■ Exercise directions: Reproduce exactly, from the data that follows, the line with "(302, 169) = (217, 164): none -> yellow star", the line with "(754, 358) = (478, 131): turquoise", and every line that lies between them.

■ Task material:
══════

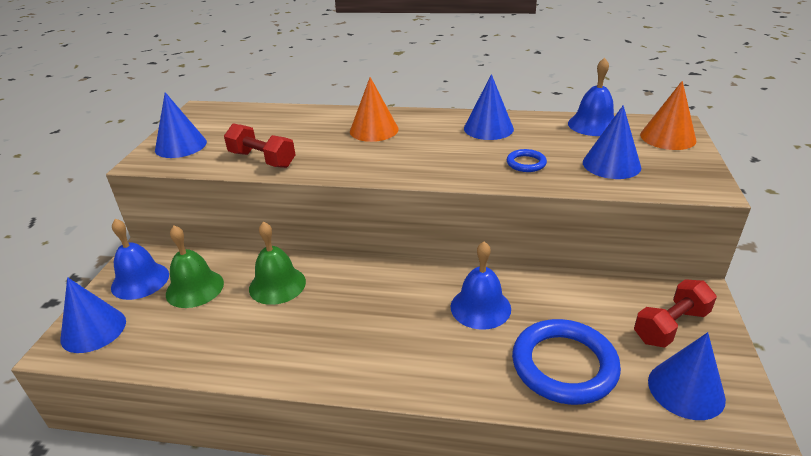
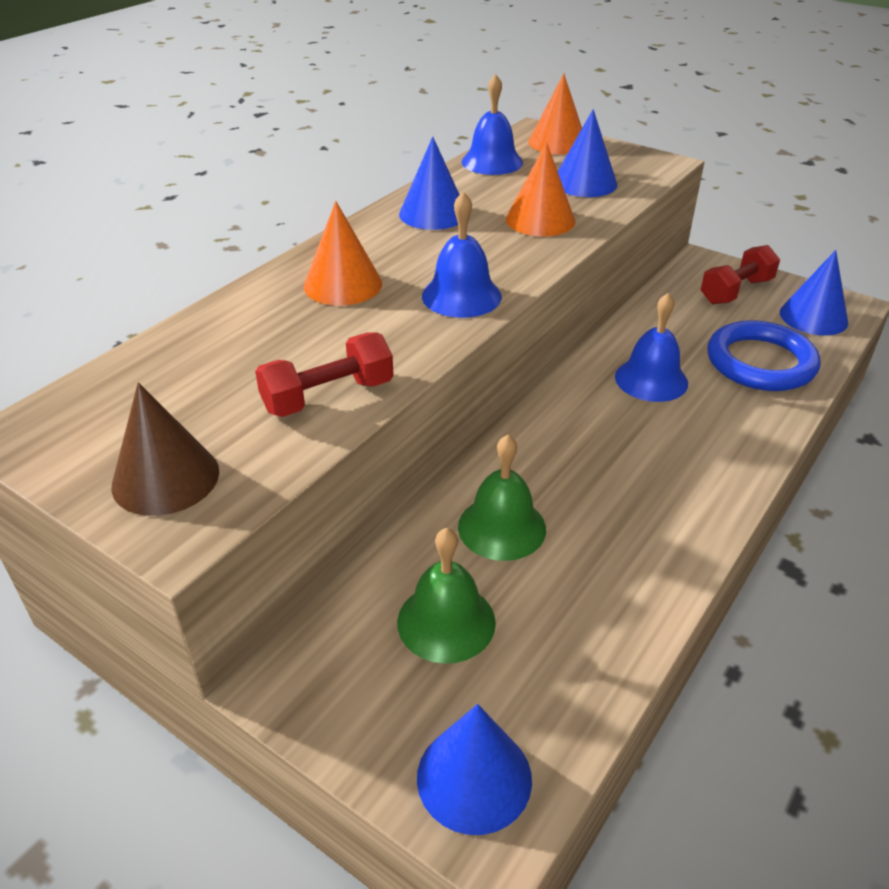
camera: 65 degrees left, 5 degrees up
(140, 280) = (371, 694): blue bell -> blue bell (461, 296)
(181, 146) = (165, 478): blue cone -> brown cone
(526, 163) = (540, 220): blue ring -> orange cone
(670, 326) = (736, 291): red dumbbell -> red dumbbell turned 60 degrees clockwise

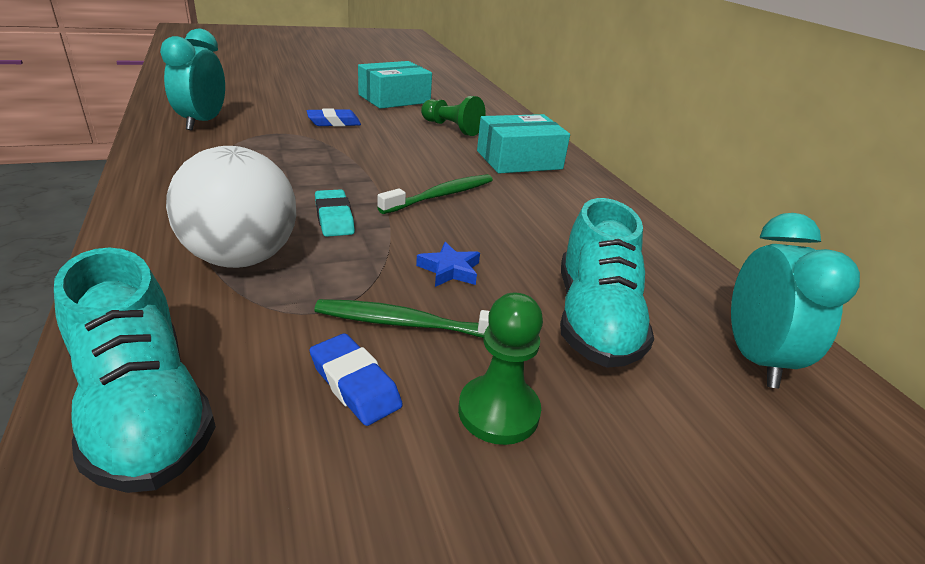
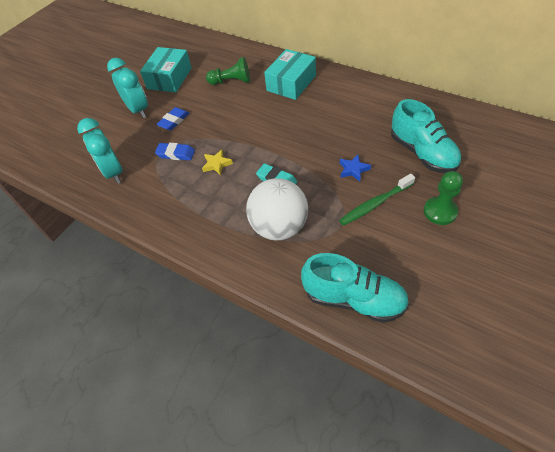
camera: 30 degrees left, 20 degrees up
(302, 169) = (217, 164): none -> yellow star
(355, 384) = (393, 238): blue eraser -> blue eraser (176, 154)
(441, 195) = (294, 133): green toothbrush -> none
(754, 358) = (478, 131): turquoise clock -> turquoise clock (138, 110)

══════

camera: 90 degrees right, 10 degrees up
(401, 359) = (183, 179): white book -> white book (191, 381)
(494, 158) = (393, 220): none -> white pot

══════

■ Task output:
(302, 169) = (217, 164): none -> yellow star
(355, 384) = (393, 238): blue eraser -> blue eraser (176, 154)
(441, 195) = (294, 133): green toothbrush -> none
(754, 358) = (478, 131): turquoise clock -> turquoise clock (138, 110)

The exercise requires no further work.